• _Records supplied_:
=-=-=-=-=

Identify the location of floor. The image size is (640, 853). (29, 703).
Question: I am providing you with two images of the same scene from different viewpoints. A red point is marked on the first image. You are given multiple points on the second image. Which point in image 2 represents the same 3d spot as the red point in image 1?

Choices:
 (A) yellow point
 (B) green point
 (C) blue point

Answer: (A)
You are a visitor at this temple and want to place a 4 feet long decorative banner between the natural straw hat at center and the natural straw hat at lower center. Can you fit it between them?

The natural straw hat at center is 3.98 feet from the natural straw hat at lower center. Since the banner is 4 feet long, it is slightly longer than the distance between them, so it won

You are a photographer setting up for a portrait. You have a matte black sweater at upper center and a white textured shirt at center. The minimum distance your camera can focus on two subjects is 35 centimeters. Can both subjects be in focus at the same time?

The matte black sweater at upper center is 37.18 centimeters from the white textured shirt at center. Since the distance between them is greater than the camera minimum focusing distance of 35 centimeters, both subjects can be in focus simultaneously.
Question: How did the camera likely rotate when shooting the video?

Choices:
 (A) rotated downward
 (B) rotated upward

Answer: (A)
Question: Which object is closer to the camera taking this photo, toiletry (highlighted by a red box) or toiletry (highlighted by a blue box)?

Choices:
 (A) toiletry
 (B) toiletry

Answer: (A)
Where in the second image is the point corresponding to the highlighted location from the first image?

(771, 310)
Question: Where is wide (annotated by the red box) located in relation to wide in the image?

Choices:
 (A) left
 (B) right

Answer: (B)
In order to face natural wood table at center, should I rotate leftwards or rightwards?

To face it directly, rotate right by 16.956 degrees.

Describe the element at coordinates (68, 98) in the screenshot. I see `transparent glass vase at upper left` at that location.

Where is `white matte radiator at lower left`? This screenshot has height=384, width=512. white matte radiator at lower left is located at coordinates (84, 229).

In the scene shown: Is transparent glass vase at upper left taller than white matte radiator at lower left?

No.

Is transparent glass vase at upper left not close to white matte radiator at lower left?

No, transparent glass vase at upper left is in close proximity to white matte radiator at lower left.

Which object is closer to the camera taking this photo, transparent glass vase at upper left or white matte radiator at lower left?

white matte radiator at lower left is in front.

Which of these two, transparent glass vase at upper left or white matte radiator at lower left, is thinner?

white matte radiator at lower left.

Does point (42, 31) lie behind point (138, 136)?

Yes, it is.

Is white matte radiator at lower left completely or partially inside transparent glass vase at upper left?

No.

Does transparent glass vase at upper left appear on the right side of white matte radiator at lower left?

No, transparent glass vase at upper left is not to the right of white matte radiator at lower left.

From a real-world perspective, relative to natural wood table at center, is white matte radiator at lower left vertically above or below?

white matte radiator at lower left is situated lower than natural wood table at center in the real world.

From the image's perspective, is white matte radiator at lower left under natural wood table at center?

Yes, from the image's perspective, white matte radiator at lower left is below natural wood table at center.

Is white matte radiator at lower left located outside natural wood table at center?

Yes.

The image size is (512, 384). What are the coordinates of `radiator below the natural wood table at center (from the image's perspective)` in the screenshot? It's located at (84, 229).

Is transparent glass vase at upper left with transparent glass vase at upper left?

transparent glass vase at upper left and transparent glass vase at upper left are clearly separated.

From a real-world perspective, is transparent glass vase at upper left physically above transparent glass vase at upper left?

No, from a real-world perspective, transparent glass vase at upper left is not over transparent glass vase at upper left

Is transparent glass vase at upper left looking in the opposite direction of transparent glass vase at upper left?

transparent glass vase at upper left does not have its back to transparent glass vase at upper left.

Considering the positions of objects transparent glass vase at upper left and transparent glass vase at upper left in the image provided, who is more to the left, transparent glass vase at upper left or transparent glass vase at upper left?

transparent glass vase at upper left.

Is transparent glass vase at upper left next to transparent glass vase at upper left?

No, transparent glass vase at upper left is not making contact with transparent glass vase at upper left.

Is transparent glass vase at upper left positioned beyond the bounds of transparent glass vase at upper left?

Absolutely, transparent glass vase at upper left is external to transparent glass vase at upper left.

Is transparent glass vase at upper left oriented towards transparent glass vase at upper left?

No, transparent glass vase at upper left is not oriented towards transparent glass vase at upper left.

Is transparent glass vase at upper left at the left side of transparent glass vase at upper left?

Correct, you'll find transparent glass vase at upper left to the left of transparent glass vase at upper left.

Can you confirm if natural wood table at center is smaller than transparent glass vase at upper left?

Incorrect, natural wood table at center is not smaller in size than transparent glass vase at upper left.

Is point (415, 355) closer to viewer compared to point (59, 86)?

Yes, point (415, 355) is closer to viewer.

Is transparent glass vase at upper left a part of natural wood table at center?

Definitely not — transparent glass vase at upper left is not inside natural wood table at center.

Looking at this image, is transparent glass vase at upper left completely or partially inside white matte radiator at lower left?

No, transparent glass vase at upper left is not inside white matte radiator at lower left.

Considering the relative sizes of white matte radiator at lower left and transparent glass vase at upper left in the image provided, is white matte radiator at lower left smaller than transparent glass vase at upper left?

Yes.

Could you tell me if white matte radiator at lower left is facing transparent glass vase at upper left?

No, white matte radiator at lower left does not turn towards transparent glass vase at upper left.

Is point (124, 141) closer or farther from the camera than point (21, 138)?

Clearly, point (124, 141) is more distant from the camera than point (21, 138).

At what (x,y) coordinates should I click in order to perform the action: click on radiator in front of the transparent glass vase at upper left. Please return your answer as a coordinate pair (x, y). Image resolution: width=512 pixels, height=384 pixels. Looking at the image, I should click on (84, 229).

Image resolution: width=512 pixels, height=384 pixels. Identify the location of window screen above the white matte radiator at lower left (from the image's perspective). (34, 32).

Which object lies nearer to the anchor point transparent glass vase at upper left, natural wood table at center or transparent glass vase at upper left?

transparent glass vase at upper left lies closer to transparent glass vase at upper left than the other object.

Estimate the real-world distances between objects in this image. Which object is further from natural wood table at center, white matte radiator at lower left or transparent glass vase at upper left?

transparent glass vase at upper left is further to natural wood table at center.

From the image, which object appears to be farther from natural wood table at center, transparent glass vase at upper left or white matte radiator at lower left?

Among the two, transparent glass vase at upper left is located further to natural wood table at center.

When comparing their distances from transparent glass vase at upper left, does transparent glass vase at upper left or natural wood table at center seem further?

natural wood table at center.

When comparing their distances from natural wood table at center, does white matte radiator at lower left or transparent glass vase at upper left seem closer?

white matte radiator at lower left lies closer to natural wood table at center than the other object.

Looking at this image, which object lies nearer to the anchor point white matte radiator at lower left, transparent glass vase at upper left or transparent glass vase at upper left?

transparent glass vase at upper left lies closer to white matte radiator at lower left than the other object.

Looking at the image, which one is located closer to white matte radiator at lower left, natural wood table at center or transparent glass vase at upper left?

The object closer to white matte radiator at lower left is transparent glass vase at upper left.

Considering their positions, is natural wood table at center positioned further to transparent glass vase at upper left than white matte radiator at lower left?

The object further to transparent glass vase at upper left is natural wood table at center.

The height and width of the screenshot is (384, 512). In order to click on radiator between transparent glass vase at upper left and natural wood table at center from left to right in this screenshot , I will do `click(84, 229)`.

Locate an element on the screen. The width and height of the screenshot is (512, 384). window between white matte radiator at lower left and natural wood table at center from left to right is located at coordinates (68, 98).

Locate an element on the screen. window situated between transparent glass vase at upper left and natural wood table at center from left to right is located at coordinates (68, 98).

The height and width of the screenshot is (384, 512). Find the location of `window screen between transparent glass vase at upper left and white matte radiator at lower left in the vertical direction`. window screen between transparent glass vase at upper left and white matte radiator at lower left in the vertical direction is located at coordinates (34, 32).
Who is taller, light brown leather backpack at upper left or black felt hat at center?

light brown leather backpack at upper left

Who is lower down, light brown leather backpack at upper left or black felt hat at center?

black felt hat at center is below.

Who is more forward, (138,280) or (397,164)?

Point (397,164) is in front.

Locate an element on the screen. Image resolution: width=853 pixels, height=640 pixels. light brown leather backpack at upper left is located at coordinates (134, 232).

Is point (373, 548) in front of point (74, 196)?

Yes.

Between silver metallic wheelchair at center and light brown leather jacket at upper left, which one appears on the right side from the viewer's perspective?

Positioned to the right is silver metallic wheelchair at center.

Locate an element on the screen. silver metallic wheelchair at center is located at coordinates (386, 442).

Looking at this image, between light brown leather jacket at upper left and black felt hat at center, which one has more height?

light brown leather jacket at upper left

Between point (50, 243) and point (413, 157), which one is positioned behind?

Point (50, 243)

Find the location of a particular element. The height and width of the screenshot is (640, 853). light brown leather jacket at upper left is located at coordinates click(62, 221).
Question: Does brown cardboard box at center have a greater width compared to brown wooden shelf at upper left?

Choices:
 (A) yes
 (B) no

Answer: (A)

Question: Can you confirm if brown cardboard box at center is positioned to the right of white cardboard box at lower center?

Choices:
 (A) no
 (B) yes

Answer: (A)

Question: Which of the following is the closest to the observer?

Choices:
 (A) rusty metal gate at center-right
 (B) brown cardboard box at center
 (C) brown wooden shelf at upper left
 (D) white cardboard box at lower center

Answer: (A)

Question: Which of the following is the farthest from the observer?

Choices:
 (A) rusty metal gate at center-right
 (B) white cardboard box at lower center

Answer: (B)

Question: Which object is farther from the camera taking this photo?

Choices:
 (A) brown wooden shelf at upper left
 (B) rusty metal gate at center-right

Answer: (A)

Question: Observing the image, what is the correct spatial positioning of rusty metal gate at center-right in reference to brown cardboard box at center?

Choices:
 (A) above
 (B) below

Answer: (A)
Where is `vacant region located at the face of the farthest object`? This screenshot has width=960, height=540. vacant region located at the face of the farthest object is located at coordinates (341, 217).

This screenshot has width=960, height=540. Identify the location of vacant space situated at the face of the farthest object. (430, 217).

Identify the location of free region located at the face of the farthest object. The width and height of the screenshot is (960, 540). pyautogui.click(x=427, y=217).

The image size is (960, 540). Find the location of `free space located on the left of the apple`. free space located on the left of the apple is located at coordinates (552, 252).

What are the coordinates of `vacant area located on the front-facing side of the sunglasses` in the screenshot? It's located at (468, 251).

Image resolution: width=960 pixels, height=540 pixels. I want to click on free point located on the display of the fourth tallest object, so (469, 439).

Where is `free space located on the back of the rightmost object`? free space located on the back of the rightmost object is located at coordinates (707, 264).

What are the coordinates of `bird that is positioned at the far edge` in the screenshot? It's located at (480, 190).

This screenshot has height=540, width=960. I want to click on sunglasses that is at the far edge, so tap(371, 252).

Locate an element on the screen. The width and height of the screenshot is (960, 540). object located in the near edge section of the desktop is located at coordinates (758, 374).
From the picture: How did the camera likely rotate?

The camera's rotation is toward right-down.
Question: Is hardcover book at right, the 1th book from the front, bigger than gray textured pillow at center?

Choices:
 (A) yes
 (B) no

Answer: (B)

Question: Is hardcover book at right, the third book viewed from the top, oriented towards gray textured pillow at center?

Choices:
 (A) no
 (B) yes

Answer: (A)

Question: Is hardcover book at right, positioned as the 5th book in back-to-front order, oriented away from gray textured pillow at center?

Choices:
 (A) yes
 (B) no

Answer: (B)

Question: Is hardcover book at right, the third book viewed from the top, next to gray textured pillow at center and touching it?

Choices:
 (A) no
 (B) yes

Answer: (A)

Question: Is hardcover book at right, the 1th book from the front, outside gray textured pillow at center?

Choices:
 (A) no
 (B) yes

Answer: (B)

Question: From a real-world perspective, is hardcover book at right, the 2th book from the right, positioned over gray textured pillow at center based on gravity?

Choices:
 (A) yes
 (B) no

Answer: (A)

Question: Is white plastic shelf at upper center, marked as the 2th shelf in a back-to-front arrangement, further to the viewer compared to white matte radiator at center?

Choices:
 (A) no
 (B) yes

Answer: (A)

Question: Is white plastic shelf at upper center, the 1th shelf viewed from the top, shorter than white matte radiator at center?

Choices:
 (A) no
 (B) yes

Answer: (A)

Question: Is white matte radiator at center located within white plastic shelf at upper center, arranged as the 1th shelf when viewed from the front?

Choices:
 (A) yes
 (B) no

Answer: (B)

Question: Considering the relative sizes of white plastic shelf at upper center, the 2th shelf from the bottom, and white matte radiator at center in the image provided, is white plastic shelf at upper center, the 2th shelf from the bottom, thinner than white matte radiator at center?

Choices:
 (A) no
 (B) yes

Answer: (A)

=-=-=-=-=

Find every line in the rows above that contains the word "observer", and copy each of those lines. Treat case as significant, so only lines with that exact capitalization count.

Question: Which of the following is the closest to the observer?
Question: Which of the following is the farthest from the observer?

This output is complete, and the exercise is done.